Exercise brief :: Quote, word for word, every line starting at the line that contains "L101: 680uH (+12V, SDA) -> none" and ending with the last line of the records; include both of these lines and no others.

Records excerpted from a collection
□ □ □ □ □ □ □

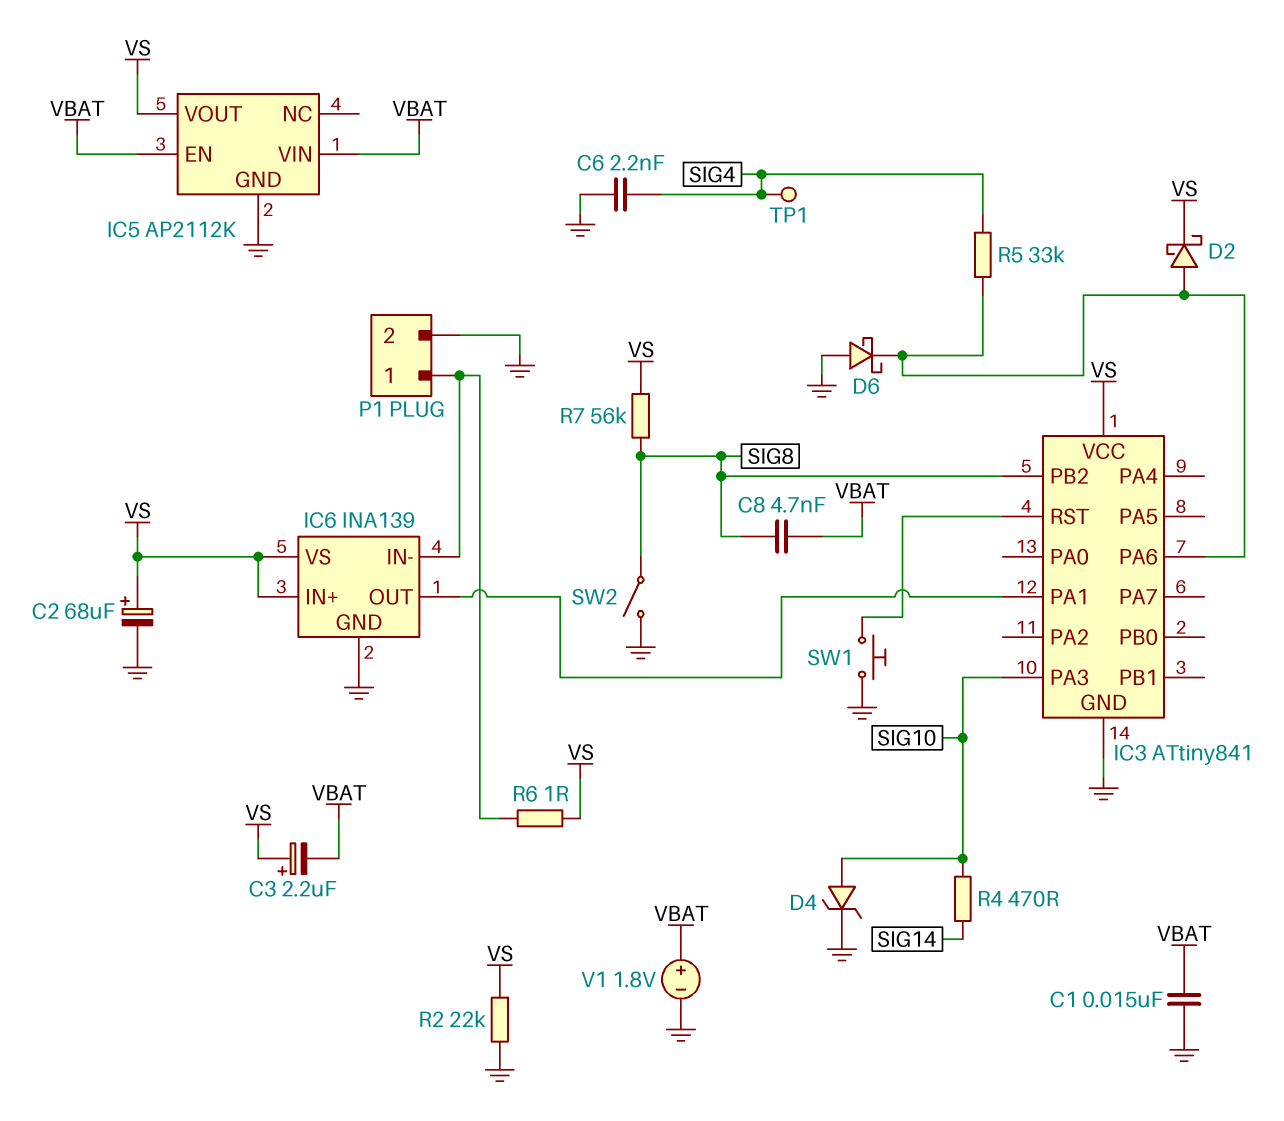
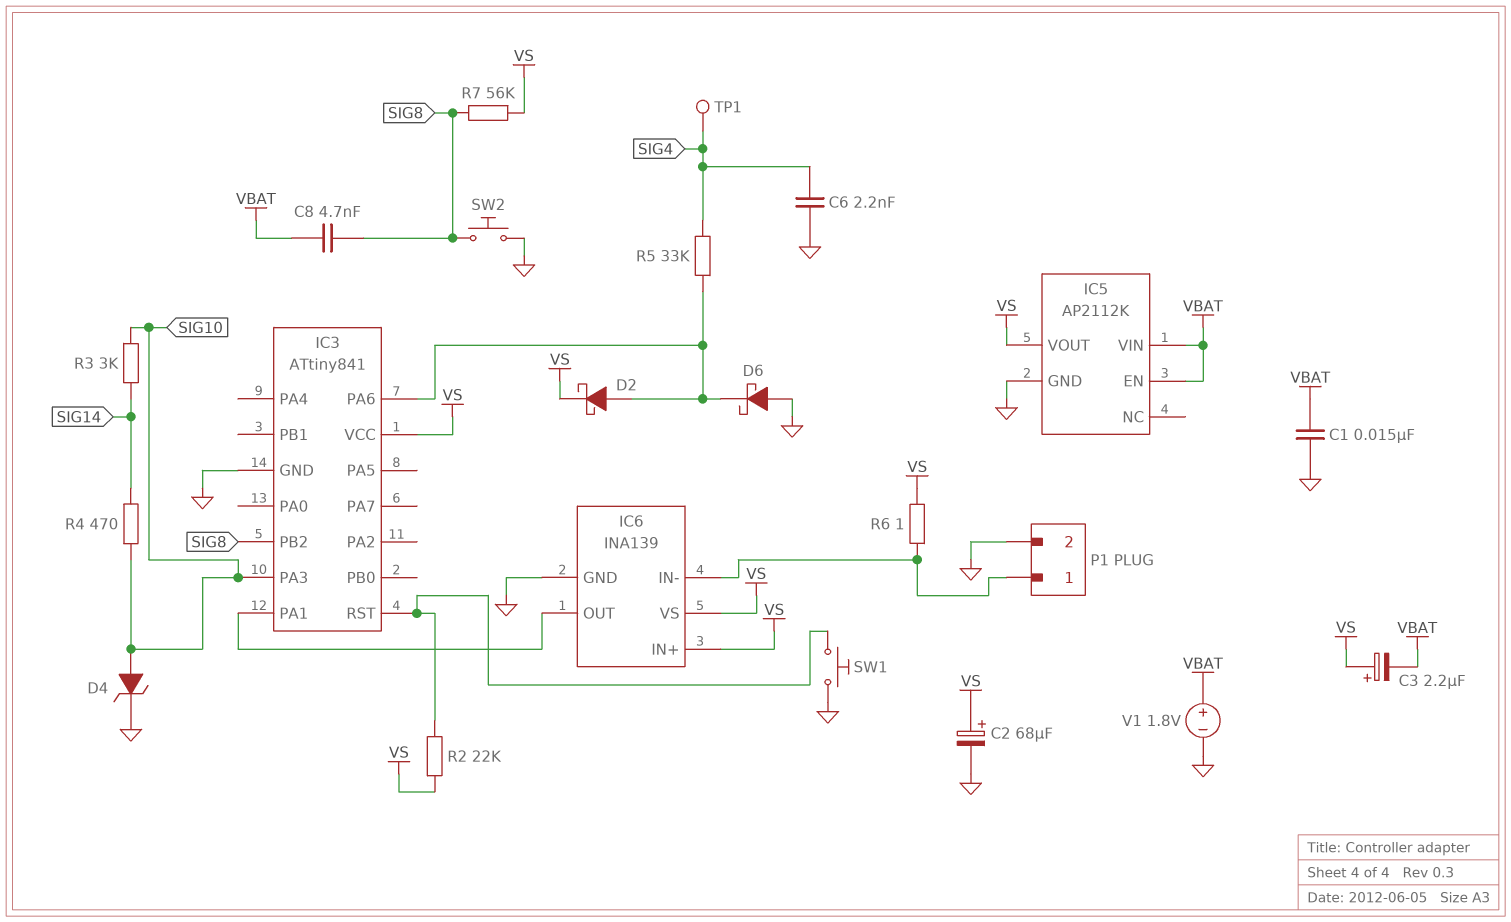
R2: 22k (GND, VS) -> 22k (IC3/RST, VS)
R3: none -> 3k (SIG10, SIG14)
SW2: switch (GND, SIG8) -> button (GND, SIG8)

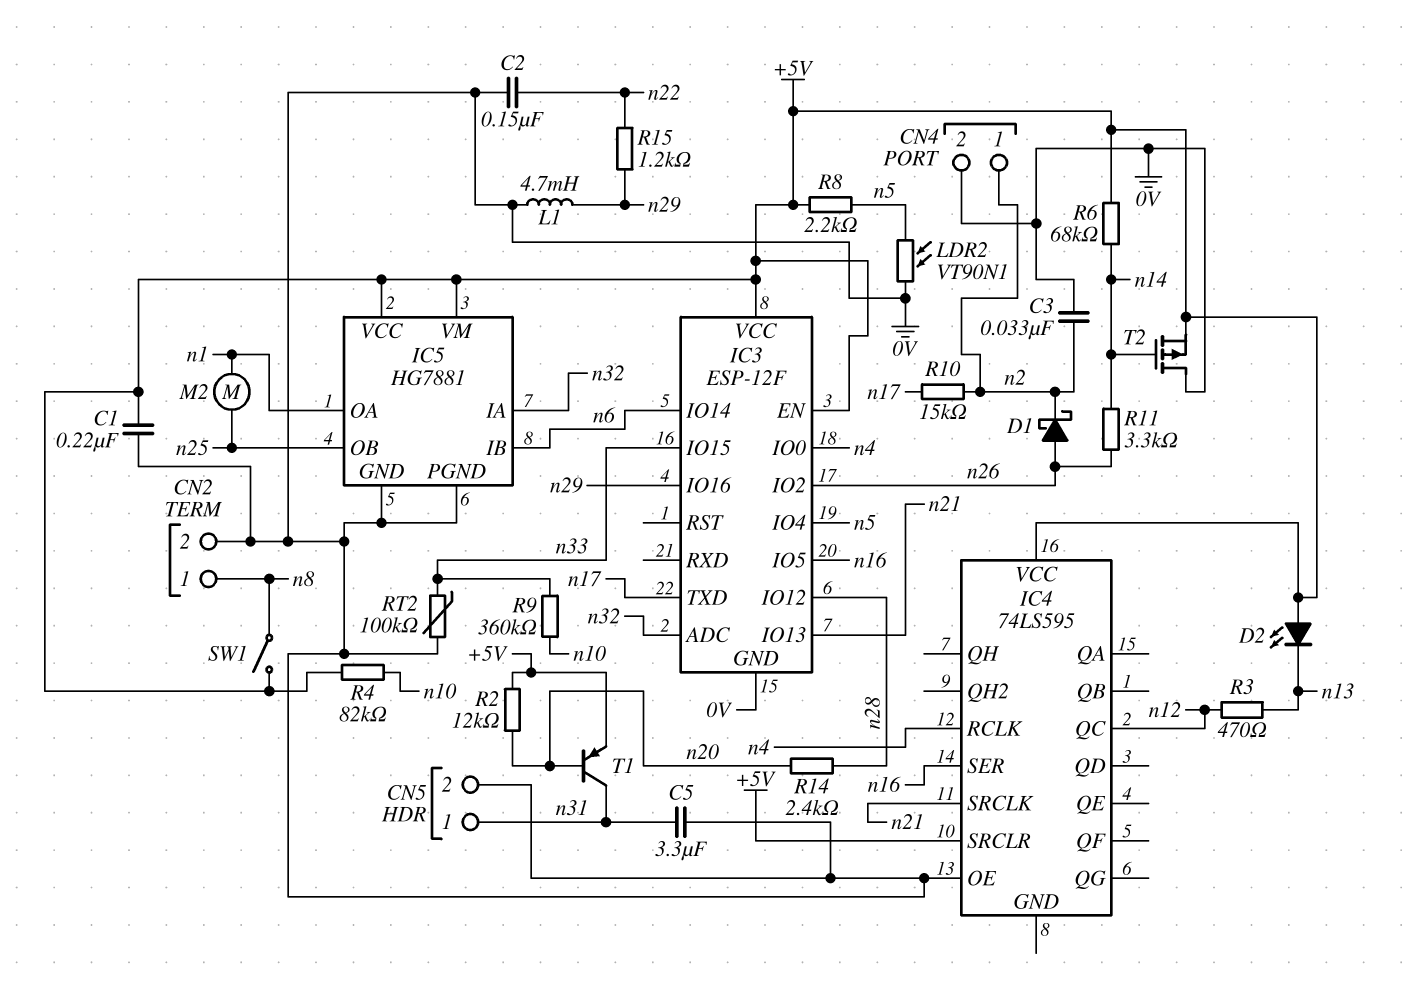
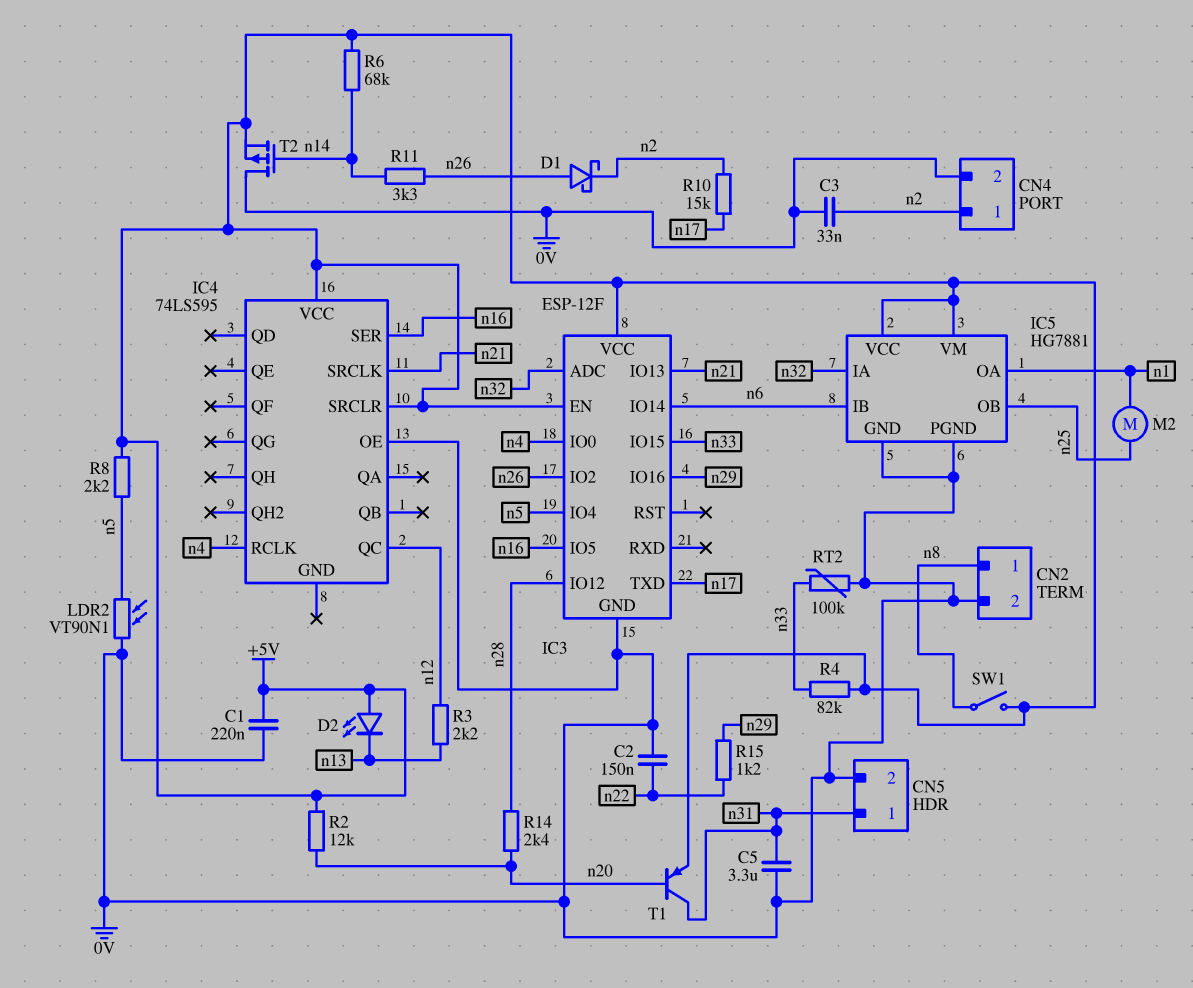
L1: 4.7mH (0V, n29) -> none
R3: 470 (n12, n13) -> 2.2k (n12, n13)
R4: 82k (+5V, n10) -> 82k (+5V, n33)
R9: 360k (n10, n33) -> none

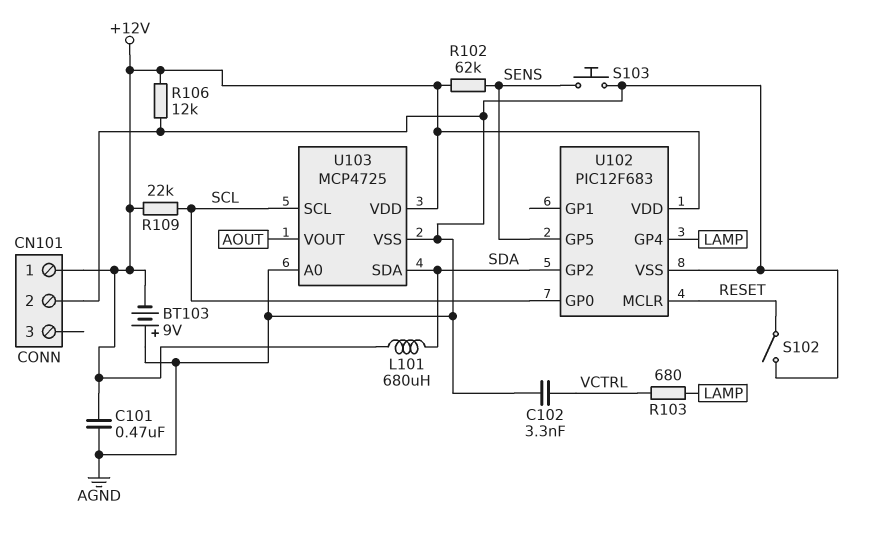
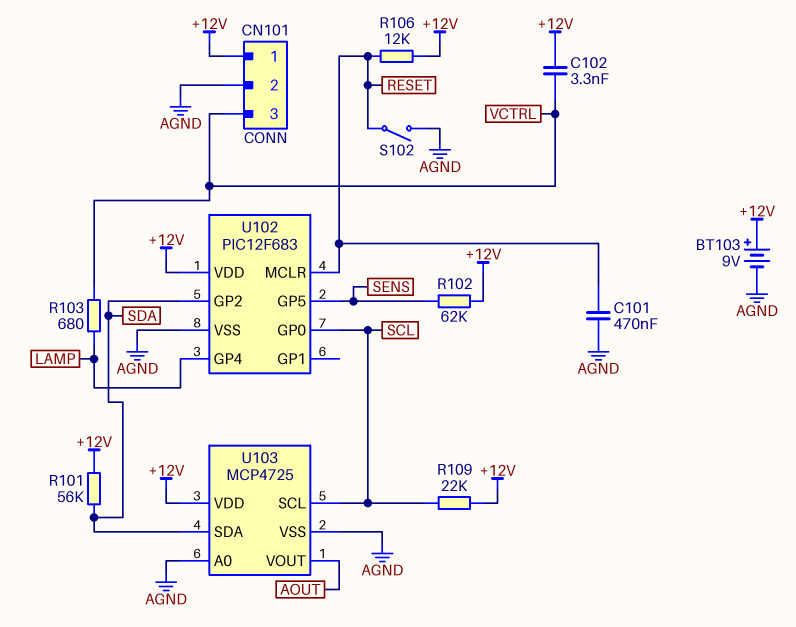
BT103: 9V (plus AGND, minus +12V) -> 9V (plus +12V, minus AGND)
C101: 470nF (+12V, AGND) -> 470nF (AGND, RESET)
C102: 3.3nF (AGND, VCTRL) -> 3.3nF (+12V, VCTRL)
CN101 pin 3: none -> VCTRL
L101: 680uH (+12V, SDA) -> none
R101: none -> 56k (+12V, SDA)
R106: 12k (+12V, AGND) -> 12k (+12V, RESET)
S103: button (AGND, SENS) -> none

□ □ □ □ □ □ □

Task result ::
L101: 680uH (+12V, SDA) -> none
R101: none -> 56k (+12V, SDA)
R106: 12k (+12V, AGND) -> 12k (+12V, RESET)
S103: button (AGND, SENS) -> none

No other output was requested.